### Description of the task
Omit the pictures and reproduce the rest of the listing exactly.
□ □ □
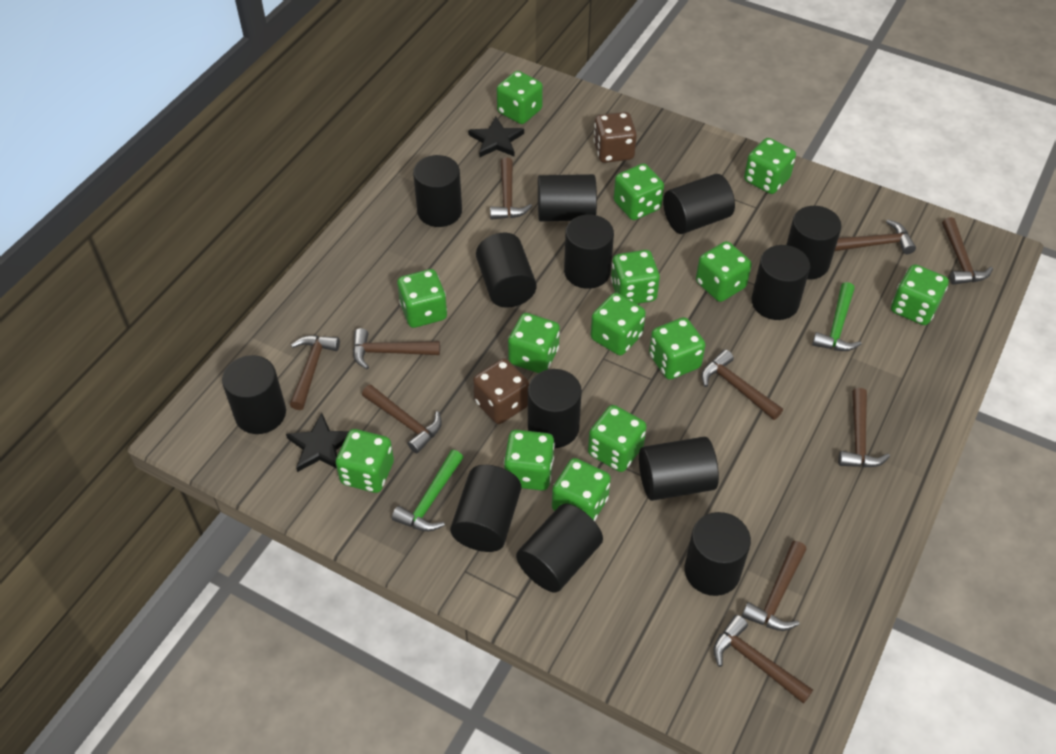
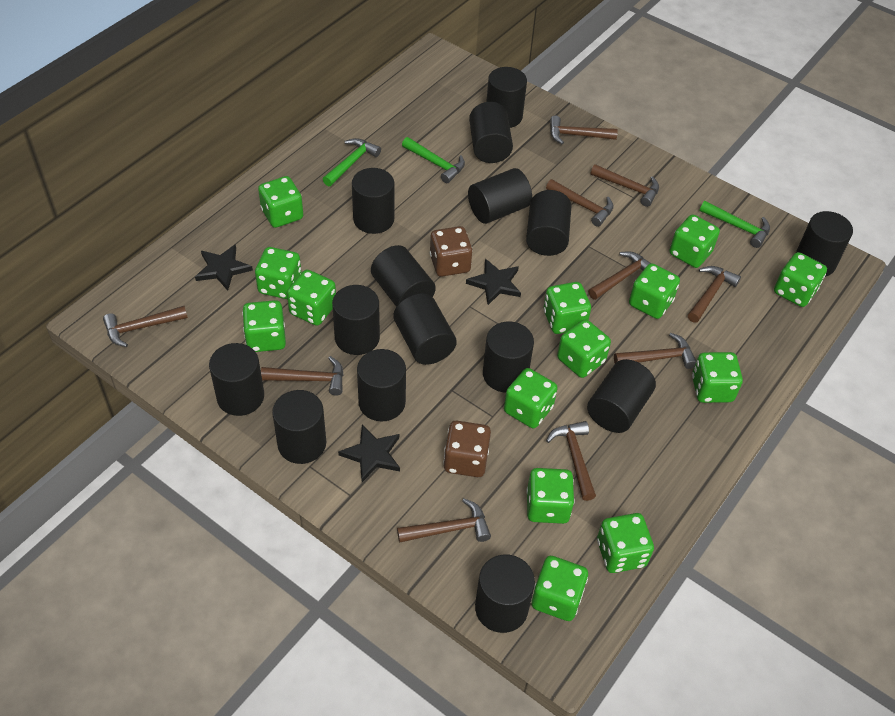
black cylinder: 13 -> 15
black star: 2 -> 3
green hammer: 2 -> 3

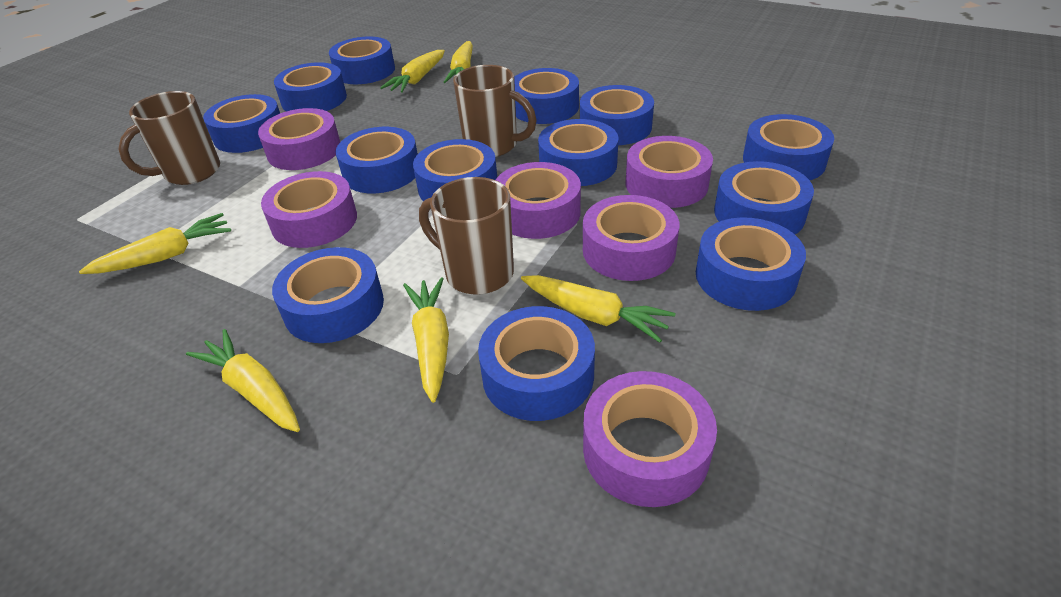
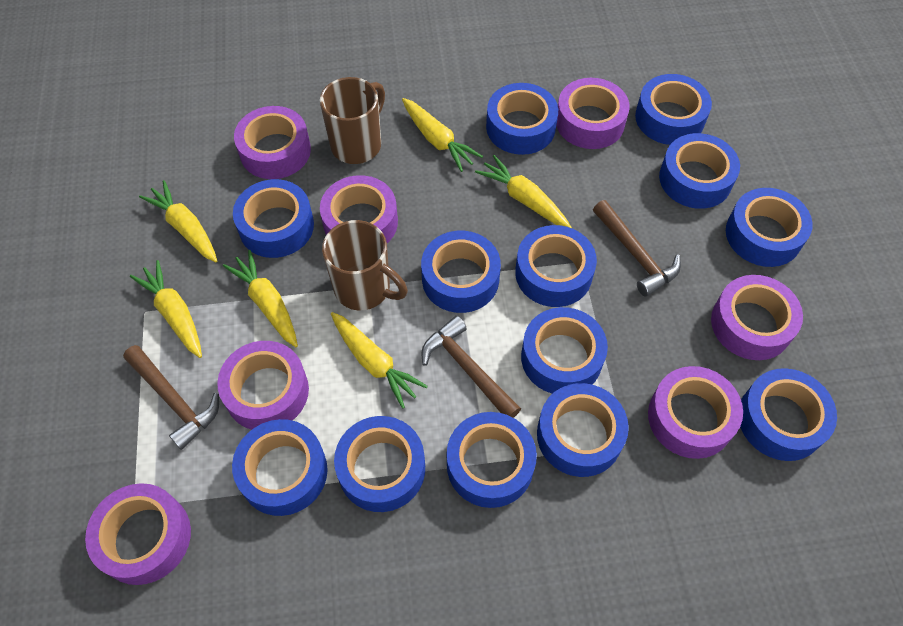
brown hammer: 0 -> 3
brown mug: 3 -> 2
purple tape: 6 -> 7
□ □ □
### Solution
black cylinder: 13 -> 15
black star: 2 -> 3
green hammer: 2 -> 3

brown hammer: 0 -> 3
brown mug: 3 -> 2
purple tape: 6 -> 7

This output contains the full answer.